┌─ SUPPLIED DATA

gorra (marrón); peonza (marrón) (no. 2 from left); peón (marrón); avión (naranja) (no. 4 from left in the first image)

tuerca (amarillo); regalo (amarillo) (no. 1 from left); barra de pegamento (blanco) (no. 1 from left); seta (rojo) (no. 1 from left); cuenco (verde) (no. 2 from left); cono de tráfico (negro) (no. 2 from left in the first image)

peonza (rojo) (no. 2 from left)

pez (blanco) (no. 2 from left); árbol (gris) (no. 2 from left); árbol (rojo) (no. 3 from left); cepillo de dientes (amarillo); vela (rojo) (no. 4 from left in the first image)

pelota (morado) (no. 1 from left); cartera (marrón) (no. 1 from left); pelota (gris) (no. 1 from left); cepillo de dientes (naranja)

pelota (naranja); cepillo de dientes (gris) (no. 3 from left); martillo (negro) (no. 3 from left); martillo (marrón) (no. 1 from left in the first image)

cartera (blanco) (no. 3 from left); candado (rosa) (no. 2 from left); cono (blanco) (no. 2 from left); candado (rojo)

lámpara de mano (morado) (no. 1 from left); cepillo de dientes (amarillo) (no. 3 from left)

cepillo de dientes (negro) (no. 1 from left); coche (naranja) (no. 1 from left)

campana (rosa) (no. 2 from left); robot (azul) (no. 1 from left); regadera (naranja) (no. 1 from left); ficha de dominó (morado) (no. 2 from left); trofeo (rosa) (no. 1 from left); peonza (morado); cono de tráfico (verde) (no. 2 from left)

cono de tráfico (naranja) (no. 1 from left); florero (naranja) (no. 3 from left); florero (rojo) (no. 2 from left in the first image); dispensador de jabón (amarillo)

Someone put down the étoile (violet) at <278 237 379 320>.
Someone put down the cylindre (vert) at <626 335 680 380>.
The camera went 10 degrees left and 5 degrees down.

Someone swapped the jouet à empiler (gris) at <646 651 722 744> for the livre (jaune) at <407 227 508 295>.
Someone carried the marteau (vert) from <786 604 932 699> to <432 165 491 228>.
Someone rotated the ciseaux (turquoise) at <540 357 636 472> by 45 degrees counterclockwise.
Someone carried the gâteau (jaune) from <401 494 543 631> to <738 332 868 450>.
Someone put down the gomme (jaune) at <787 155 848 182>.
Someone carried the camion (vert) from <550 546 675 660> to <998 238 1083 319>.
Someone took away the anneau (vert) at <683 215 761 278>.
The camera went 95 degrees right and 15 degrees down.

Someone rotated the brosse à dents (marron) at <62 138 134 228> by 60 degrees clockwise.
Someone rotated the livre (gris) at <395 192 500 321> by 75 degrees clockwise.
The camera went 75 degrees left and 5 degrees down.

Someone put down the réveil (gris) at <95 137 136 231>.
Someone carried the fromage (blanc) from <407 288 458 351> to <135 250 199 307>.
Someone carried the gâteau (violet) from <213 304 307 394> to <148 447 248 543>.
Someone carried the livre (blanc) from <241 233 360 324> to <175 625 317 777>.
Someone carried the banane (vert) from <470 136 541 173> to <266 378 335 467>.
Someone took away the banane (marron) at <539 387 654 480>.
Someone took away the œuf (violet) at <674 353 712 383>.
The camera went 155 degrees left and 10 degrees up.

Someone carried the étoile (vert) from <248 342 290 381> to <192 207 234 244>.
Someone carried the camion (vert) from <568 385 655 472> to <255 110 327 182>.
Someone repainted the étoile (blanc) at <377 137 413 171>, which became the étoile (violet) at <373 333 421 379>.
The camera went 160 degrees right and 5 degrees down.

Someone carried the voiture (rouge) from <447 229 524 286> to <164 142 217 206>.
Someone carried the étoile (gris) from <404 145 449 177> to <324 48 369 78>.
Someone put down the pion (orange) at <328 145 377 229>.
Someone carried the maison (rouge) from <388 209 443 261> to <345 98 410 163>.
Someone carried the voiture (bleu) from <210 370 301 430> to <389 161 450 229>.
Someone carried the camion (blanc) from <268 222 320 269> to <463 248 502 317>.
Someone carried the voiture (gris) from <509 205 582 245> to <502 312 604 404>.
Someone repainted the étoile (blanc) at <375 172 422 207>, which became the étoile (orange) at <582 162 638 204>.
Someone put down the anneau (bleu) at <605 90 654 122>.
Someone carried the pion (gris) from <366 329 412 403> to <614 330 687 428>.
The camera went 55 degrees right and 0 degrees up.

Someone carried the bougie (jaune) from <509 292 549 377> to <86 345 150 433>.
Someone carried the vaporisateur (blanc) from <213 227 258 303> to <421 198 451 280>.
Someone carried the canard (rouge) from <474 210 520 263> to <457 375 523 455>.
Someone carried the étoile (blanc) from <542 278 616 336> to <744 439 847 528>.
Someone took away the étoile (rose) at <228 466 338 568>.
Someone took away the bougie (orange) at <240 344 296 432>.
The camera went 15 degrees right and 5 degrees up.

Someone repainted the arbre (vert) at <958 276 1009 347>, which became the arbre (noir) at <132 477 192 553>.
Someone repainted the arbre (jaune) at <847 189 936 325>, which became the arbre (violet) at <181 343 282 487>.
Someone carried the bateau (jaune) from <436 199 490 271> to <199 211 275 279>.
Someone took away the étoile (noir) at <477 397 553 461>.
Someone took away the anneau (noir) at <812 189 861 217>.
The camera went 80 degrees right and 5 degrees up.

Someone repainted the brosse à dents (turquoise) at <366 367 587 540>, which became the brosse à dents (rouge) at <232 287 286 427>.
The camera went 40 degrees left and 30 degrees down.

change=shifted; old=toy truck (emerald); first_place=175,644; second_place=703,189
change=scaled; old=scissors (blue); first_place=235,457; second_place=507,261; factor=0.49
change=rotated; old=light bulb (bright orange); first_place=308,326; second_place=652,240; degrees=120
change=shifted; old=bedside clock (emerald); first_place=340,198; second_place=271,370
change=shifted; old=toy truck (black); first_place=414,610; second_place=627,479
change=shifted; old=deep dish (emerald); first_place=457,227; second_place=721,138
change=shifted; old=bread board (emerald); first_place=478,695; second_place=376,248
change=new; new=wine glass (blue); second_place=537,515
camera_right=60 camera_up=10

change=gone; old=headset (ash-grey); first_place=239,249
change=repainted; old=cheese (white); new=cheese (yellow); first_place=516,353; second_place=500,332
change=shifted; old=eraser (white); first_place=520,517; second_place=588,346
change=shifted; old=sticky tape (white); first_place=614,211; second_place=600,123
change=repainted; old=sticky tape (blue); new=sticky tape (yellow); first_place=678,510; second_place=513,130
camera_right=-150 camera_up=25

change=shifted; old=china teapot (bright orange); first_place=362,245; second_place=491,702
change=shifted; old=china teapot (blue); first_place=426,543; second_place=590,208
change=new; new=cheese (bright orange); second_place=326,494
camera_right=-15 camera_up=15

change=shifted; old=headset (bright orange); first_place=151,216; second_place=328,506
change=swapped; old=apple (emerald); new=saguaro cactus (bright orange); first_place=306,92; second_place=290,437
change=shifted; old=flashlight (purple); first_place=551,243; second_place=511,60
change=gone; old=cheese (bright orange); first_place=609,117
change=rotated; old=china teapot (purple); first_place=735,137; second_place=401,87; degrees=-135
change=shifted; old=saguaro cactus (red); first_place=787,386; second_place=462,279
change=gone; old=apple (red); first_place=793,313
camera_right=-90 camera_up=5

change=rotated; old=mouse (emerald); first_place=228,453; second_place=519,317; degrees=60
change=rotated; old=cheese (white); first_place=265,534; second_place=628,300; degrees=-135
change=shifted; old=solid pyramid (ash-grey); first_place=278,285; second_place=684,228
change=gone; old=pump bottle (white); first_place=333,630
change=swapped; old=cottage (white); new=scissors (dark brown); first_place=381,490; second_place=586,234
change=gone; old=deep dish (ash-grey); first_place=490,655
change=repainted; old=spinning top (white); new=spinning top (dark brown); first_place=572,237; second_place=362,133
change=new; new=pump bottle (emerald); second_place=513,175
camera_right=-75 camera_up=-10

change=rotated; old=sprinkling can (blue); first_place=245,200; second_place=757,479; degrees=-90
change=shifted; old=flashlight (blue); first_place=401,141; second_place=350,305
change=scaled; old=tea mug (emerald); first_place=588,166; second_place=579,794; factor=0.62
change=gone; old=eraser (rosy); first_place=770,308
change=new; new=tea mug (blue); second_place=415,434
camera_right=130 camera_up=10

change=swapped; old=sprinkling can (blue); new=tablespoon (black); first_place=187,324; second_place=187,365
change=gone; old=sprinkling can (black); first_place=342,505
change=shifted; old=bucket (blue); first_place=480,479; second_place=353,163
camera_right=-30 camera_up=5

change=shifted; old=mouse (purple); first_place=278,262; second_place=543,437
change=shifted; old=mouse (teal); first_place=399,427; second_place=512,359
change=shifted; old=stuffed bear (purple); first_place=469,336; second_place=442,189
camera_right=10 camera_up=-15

└─

**EXERCISE INSTRUCTIONS**
Set down, unchanged, only those lines above that fall between the line with "change=shifted; old=deep dish" and the line with "change=new; new=wine glass", the two end lines included.

**EXPECTED ANSWER**
change=shifted; old=deep dish (emerald); first_place=457,227; second_place=721,138
change=shifted; old=bread board (emerald); first_place=478,695; second_place=376,248
change=new; new=wine glass (blue); second_place=537,515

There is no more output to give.